## EXERCISE DESCRIPTION
Search the entries below for "pink", and copy each line where it appears.

## Stored records
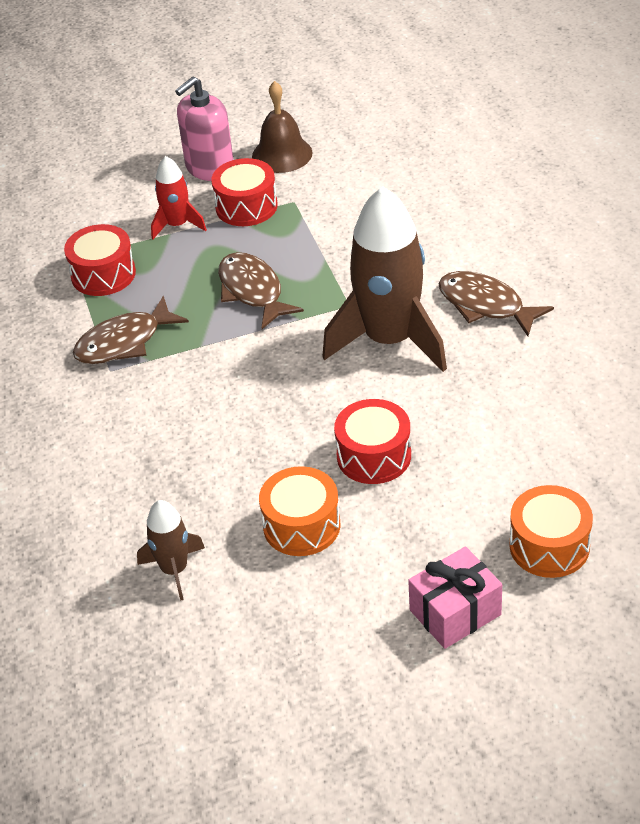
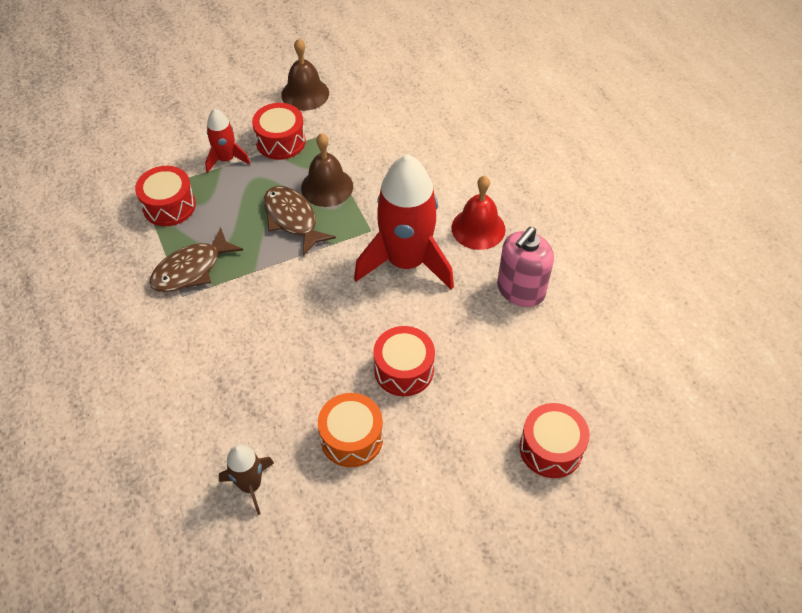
camera: 10 degrees left, 10 degrees up
(209, 168) = (248, 106): pink soap dispenser -> pink soap dispenser (520, 290)
(299, 257) = (327, 187): none -> brown bell
(390, 340) = (406, 261): brown rocket -> red rocket
(455, 612) = (483, 515): pink gift -> none
(485, 305) = (478, 228): brown fish -> red bell
(549, 546) = (551, 448): orange drum -> red drum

## YOUR RESPONSE
(209, 168) = (248, 106): pink soap dispenser -> pink soap dispenser (520, 290)
(455, 612) = (483, 515): pink gift -> none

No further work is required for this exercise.